**INFORMATION SHOWN:**
========================================================================

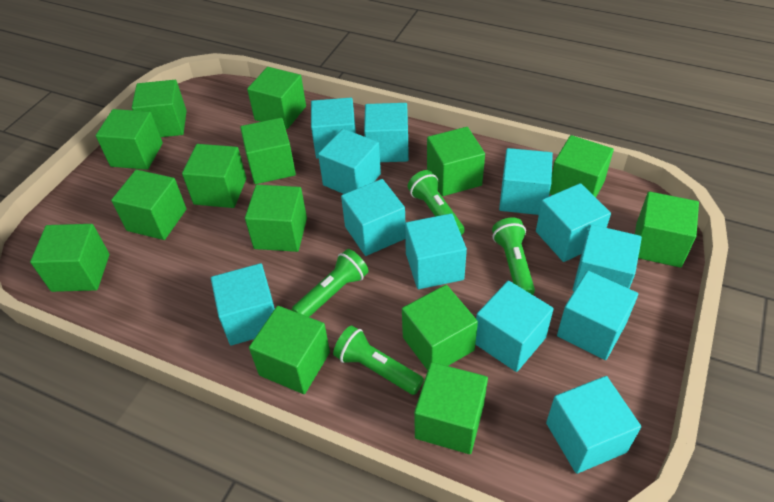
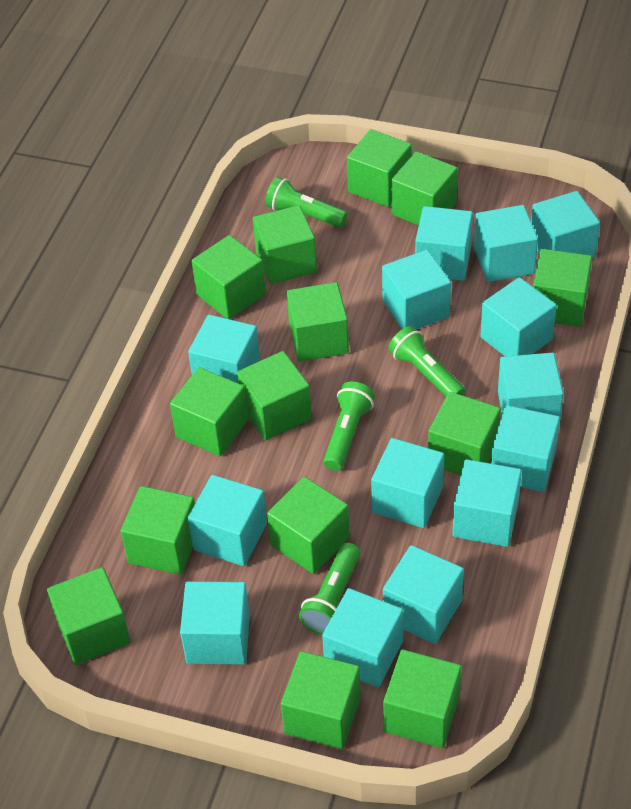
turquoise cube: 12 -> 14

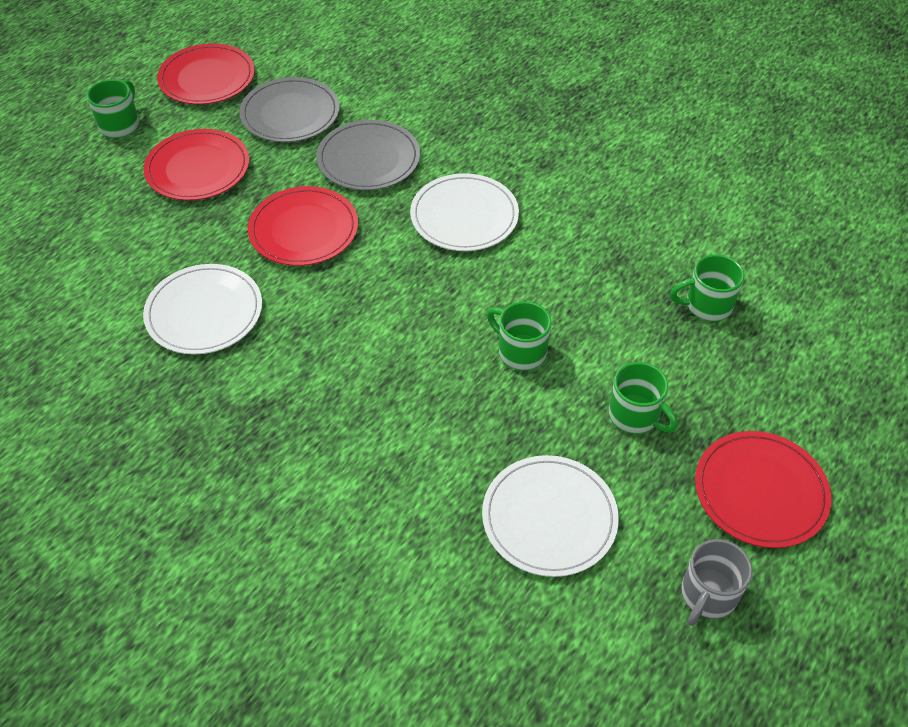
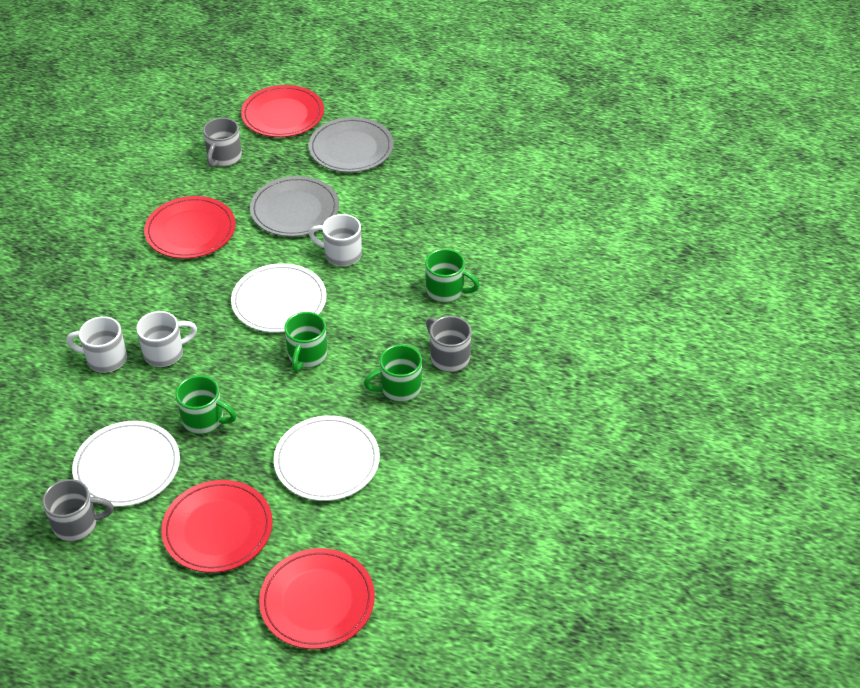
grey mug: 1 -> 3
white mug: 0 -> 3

========================================================================

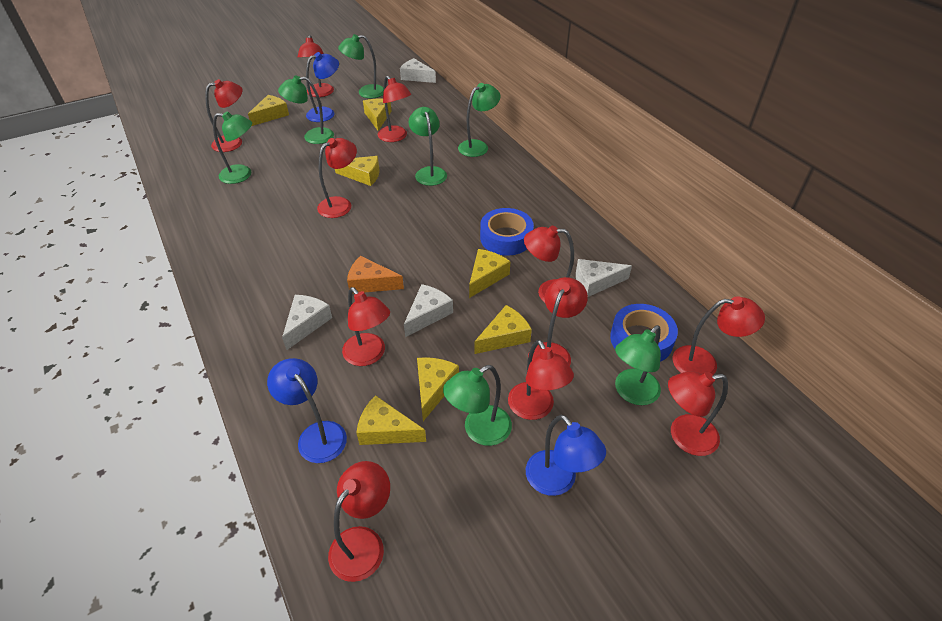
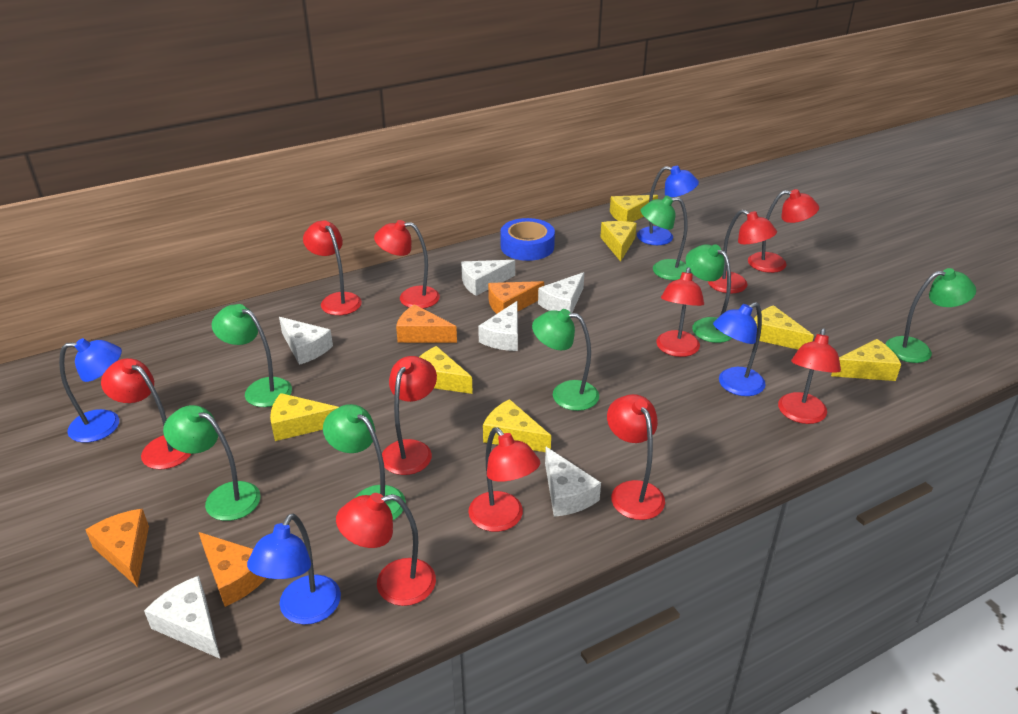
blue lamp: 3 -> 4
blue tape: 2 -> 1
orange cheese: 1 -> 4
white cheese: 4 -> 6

========================================================================

**INSTRUCTIONS FOR THE TASK:** Word for word, restate the lines of the listing above starting at the line with "blue lamp: 3 -> 4" and ending at the line with "white cheese: 4 -> 6", and nothing outside them.

**TASK RESULT:**
blue lamp: 3 -> 4
blue tape: 2 -> 1
orange cheese: 1 -> 4
white cheese: 4 -> 6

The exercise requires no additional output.